## WORK REQUIRED
From the line that includes "orange diamond: (454, 514)" to the last line of the data, quote each line precisely; both boundary lines belong in the answer.
--
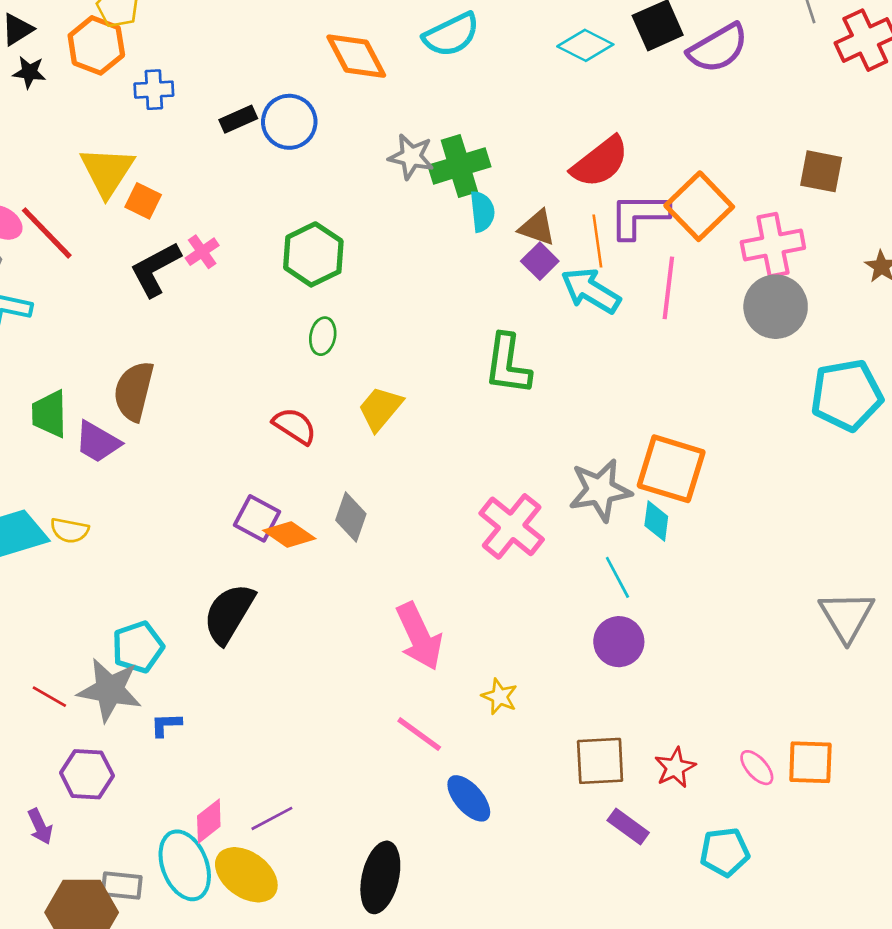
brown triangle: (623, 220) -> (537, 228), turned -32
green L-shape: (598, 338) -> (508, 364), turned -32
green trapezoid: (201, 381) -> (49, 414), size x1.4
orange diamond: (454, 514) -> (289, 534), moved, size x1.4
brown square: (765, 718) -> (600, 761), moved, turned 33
--
## REPLY
orange diamond: (454, 514) -> (289, 534), moved, size x1.4
brown square: (765, 718) -> (600, 761), moved, turned 33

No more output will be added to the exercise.